Image comparison data:
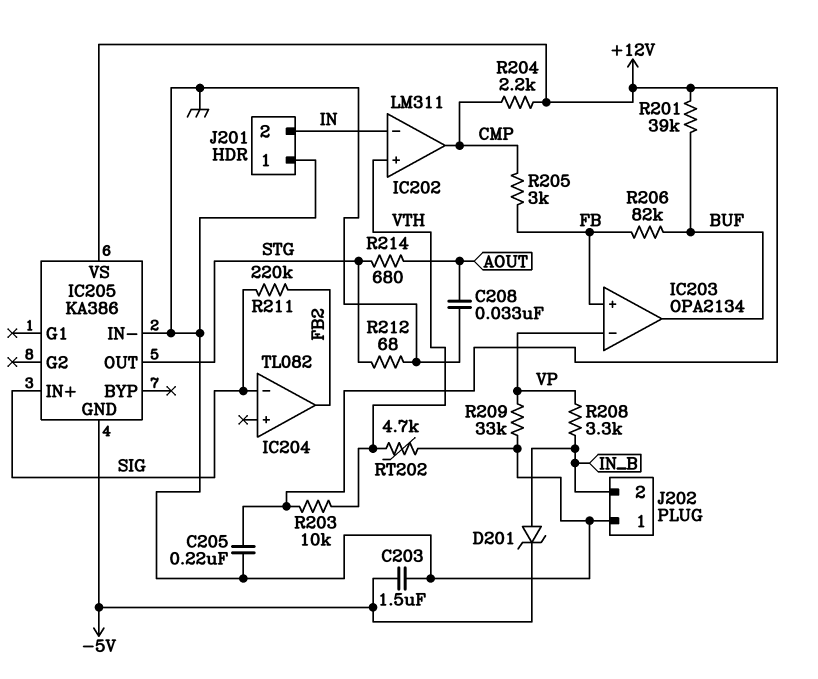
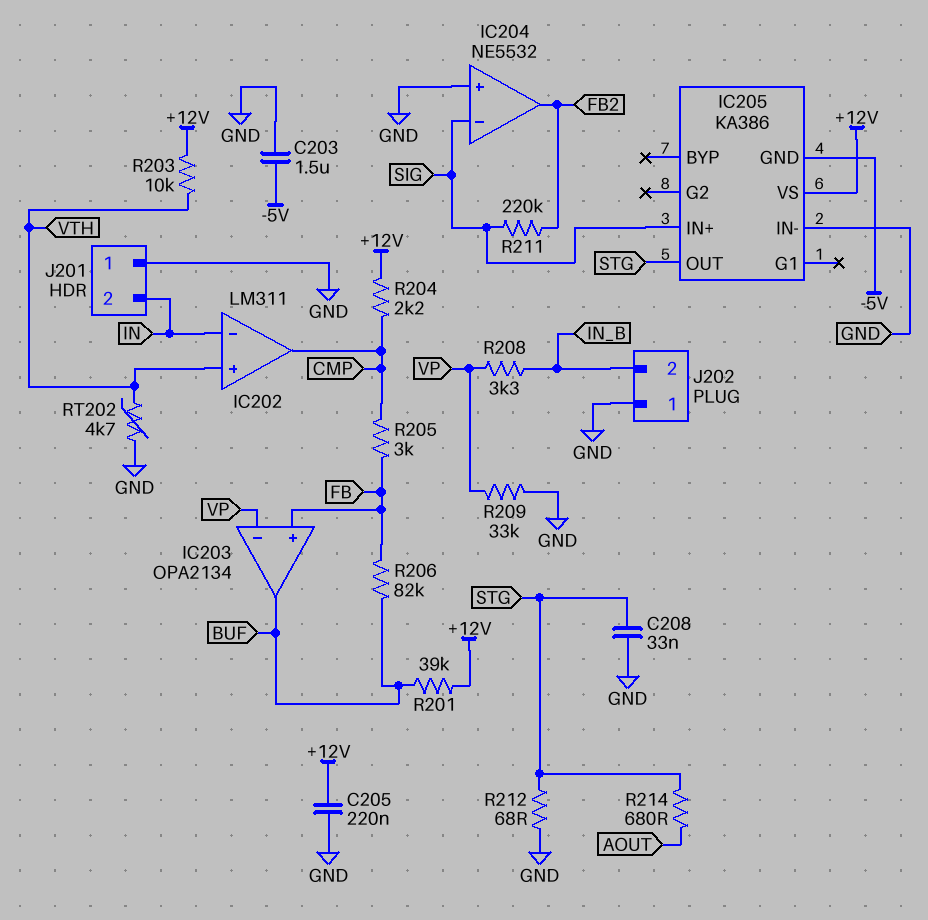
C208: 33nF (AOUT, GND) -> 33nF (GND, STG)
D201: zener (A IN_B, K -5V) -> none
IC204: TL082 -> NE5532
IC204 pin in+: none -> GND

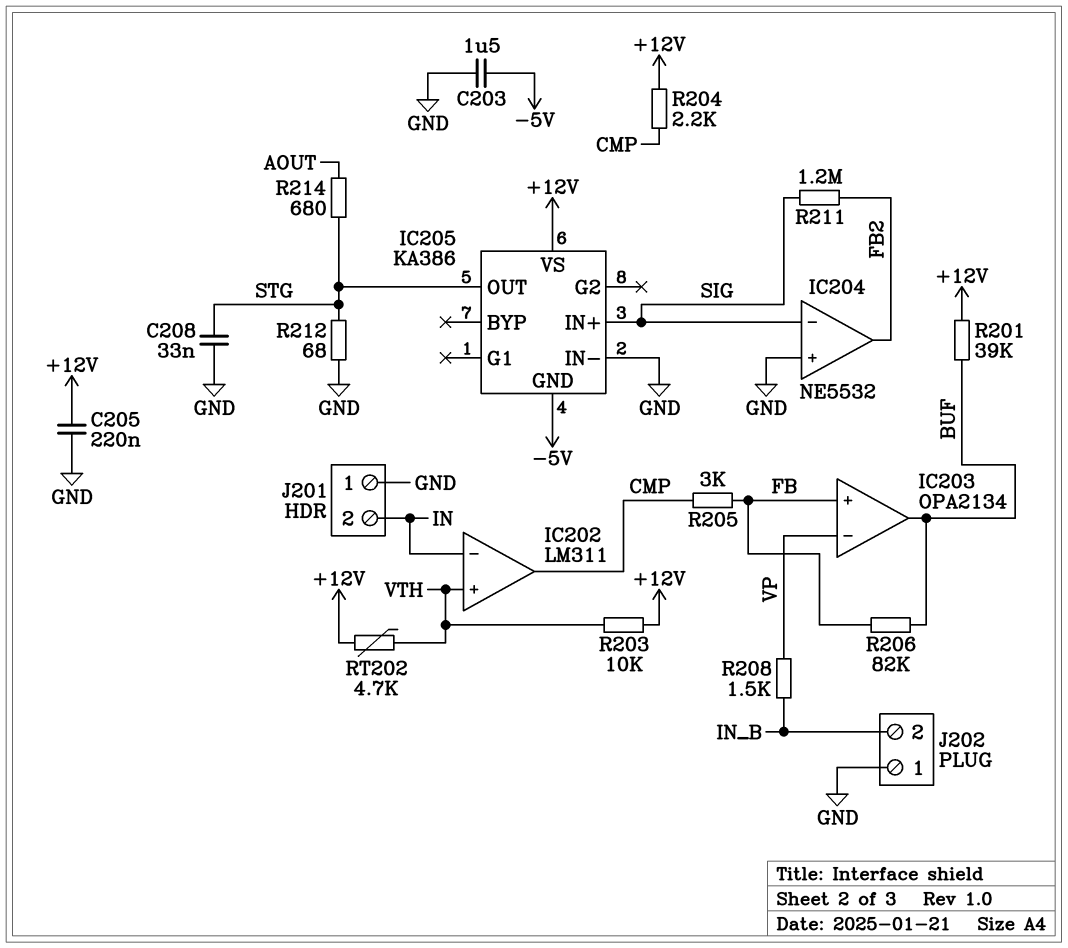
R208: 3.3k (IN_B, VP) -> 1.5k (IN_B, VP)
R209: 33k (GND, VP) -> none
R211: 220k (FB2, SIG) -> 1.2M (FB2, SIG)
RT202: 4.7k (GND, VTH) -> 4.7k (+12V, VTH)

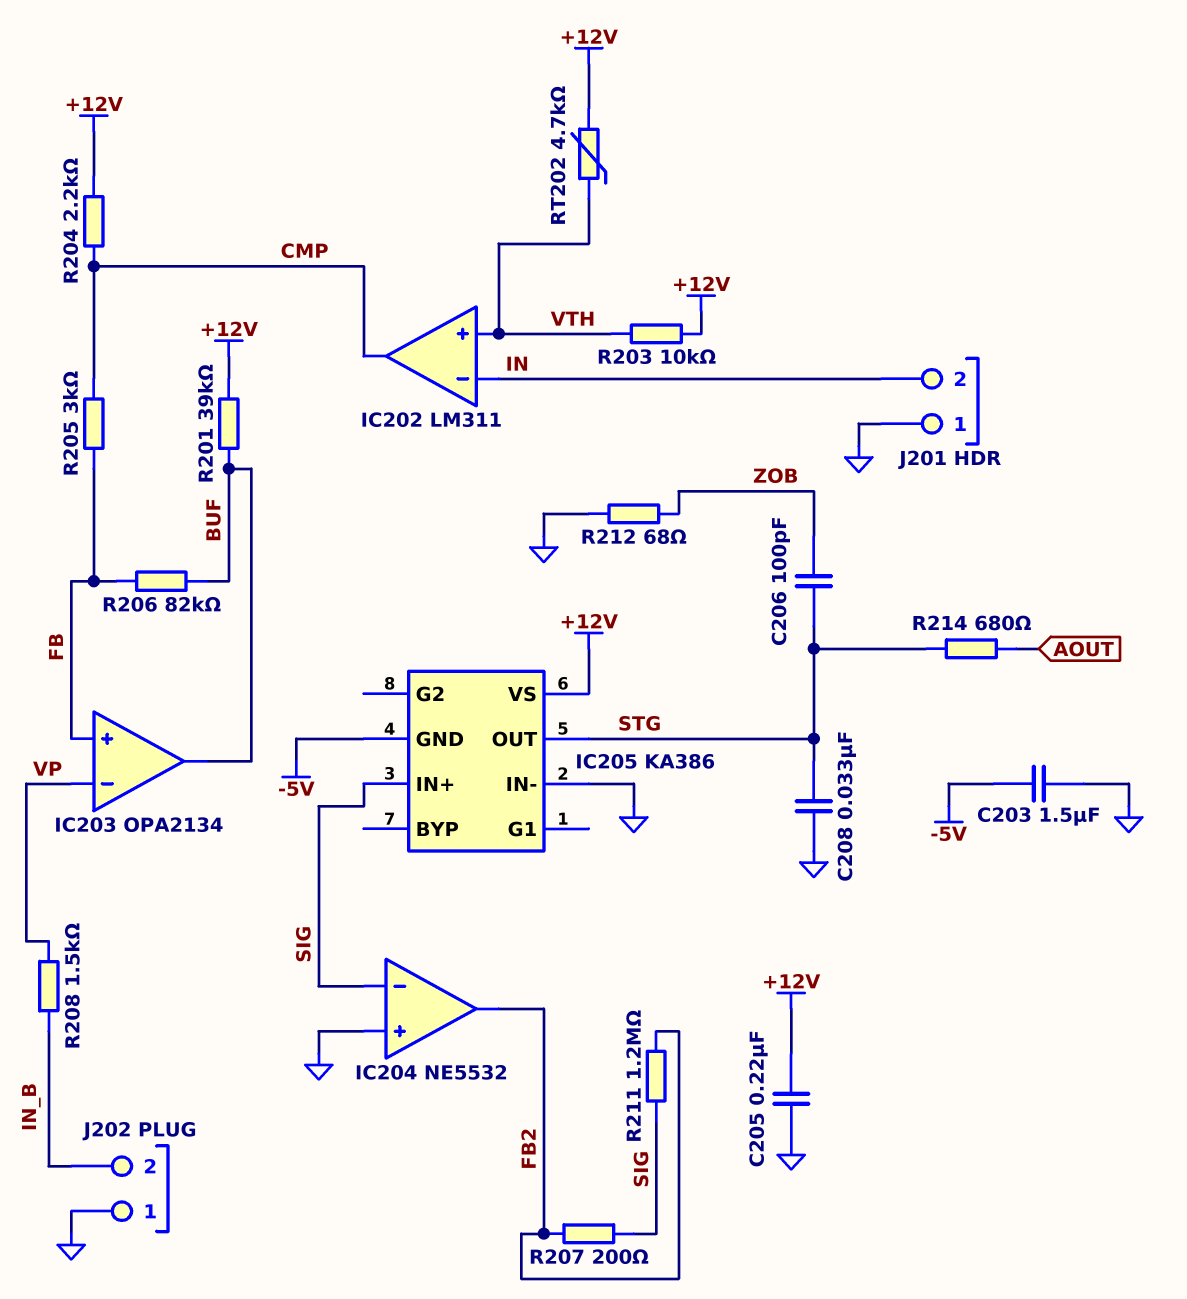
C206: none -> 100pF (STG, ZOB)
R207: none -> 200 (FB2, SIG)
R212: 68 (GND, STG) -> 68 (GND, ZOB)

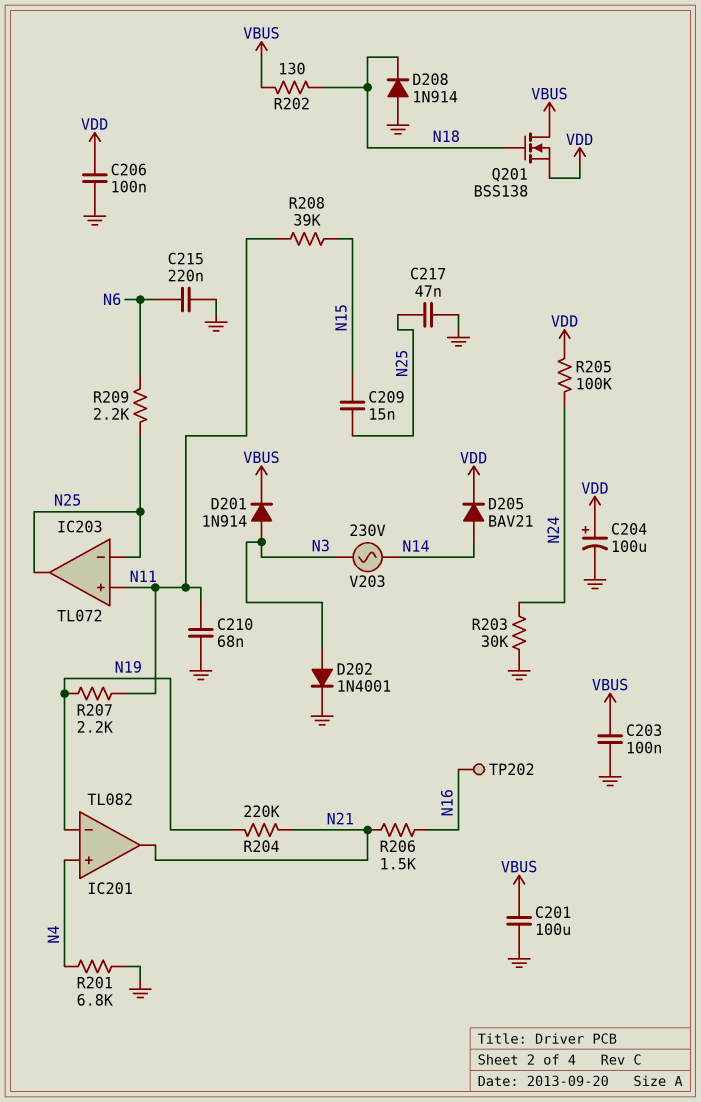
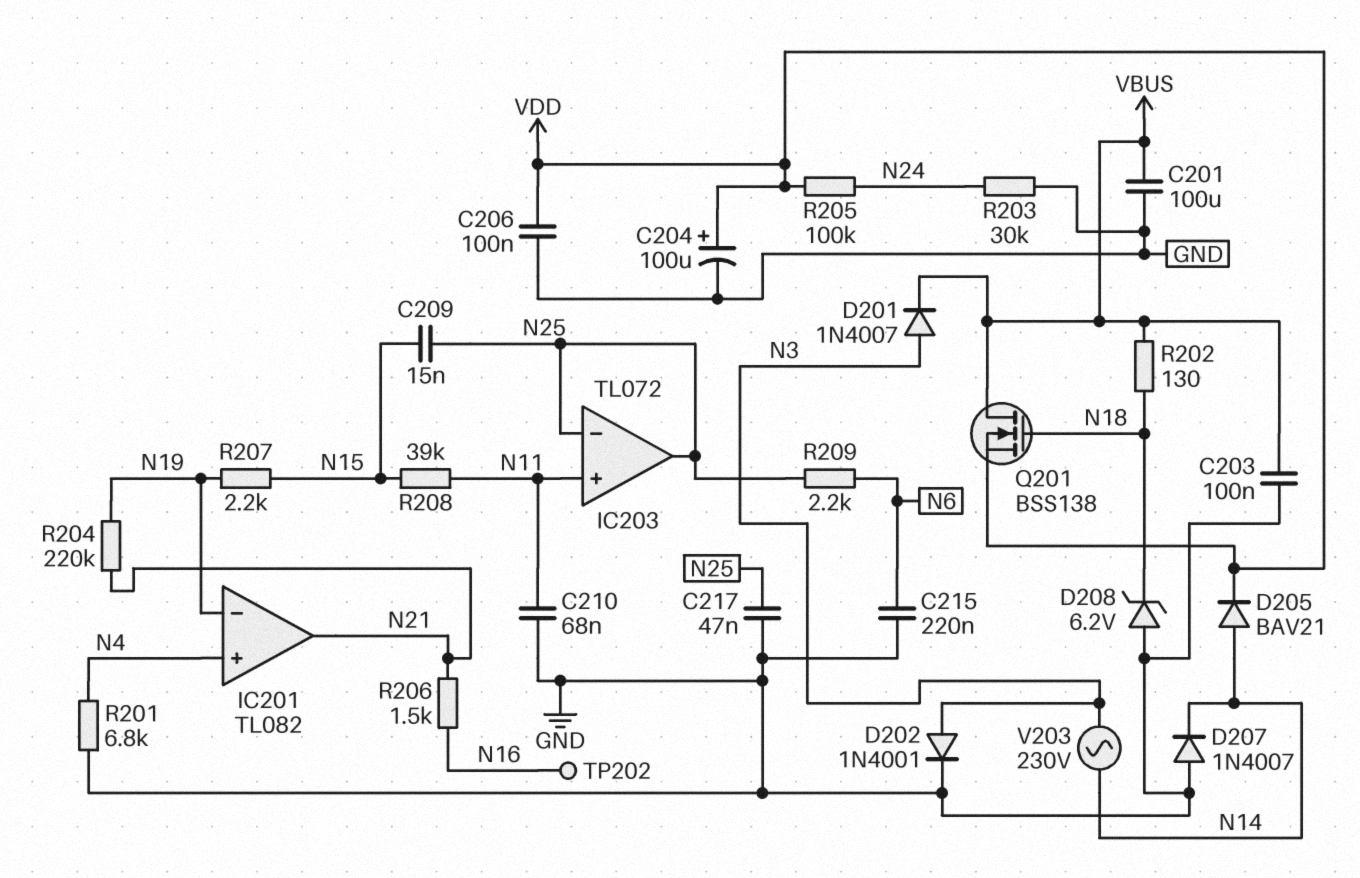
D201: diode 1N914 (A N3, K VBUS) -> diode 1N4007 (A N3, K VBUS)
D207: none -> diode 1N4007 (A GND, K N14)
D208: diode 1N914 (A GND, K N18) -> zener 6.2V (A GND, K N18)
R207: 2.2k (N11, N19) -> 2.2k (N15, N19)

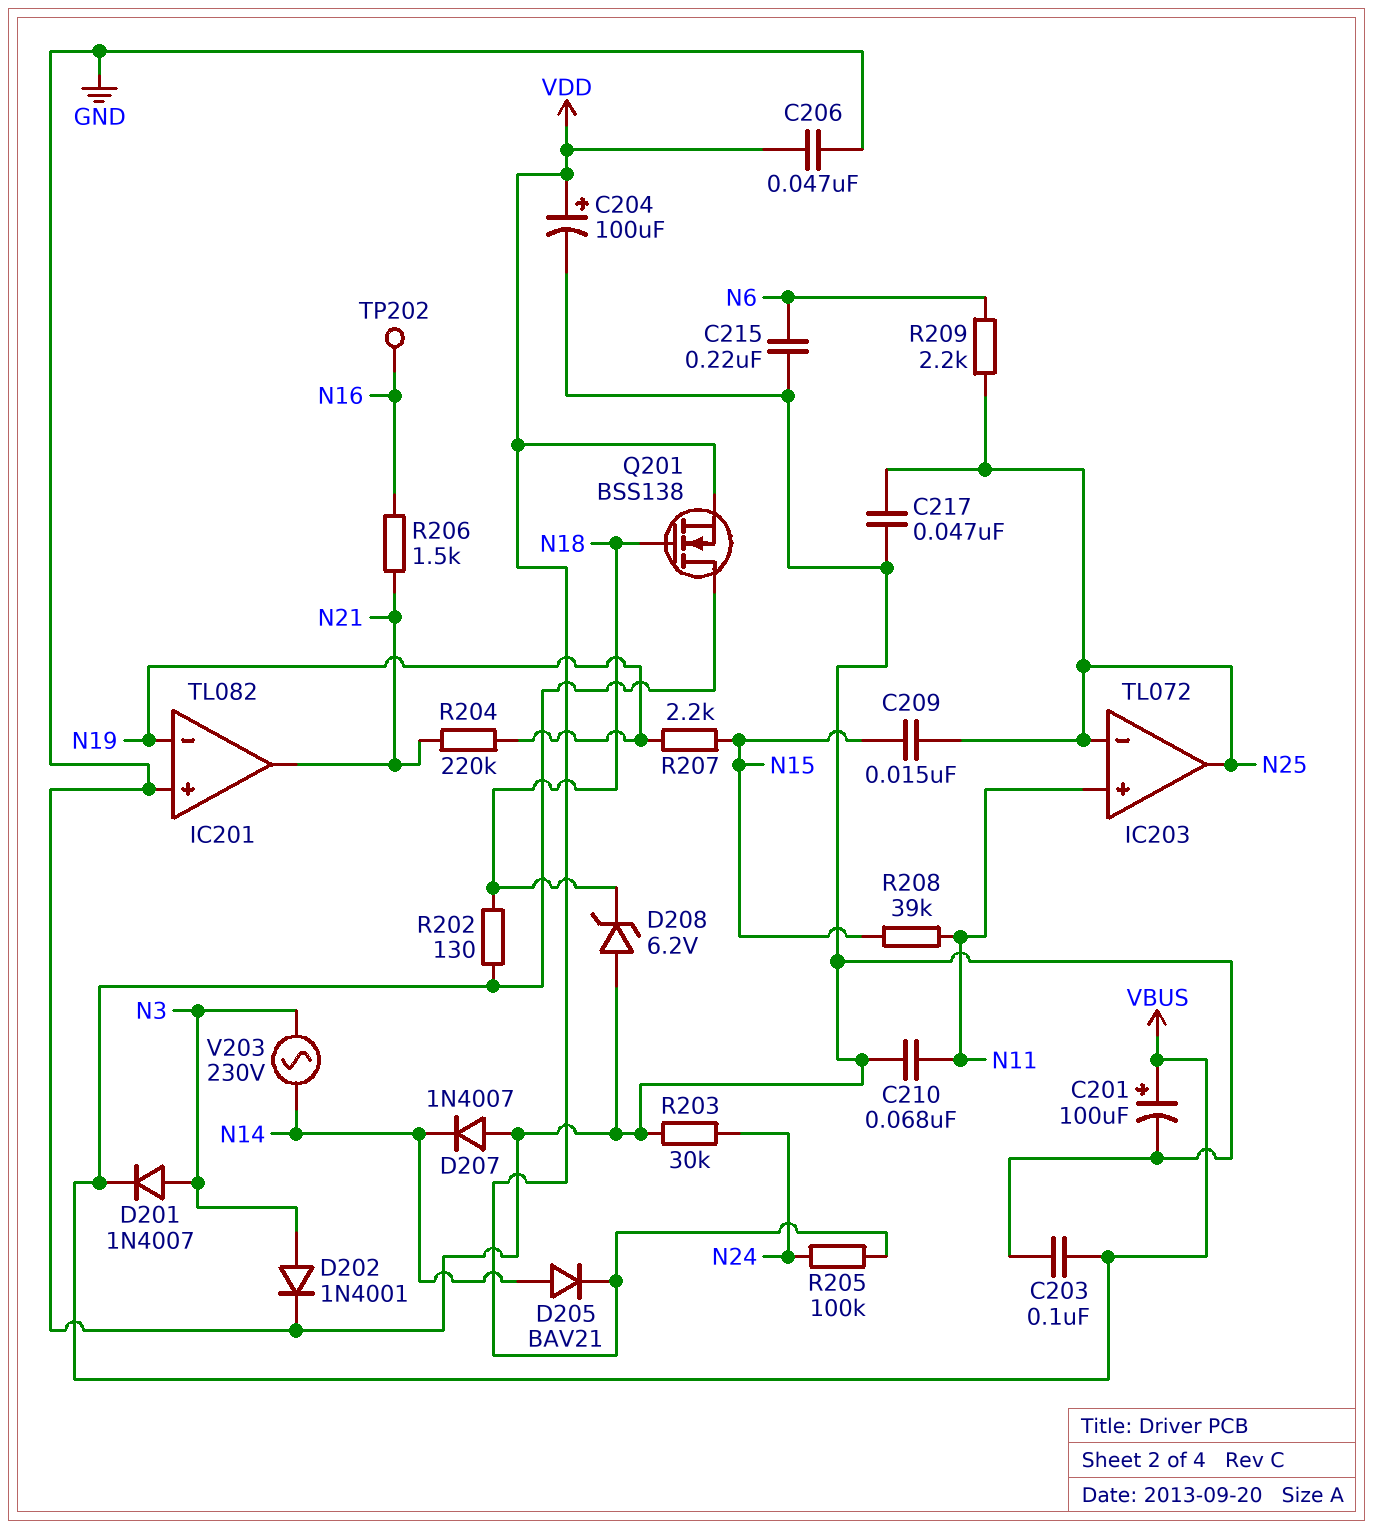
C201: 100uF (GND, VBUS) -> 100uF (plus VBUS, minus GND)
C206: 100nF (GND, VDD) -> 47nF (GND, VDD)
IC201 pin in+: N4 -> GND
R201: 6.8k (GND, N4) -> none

> _ASSIGNMENT_
Reproduce the records in full, exactly as they appear, and show none of the pictures.

> _TASK RESULT_
C208: 33nF (AOUT, GND) -> 33nF (GND, STG)
D201: zener (A IN_B, K -5V) -> none
IC204: TL082 -> NE5532
IC204 pin in+: none -> GND

R208: 3.3k (IN_B, VP) -> 1.5k (IN_B, VP)
R209: 33k (GND, VP) -> none
R211: 220k (FB2, SIG) -> 1.2M (FB2, SIG)
RT202: 4.7k (GND, VTH) -> 4.7k (+12V, VTH)

C206: none -> 100pF (STG, ZOB)
R207: none -> 200 (FB2, SIG)
R212: 68 (GND, STG) -> 68 (GND, ZOB)

D201: diode 1N914 (A N3, K VBUS) -> diode 1N4007 (A N3, K VBUS)
D207: none -> diode 1N4007 (A GND, K N14)
D208: diode 1N914 (A GND, K N18) -> zener 6.2V (A GND, K N18)
R207: 2.2k (N11, N19) -> 2.2k (N15, N19)

C201: 100uF (GND, VBUS) -> 100uF (plus VBUS, minus GND)
C206: 100nF (GND, VDD) -> 47nF (GND, VDD)
IC201 pin in+: N4 -> GND
R201: 6.8k (GND, N4) -> none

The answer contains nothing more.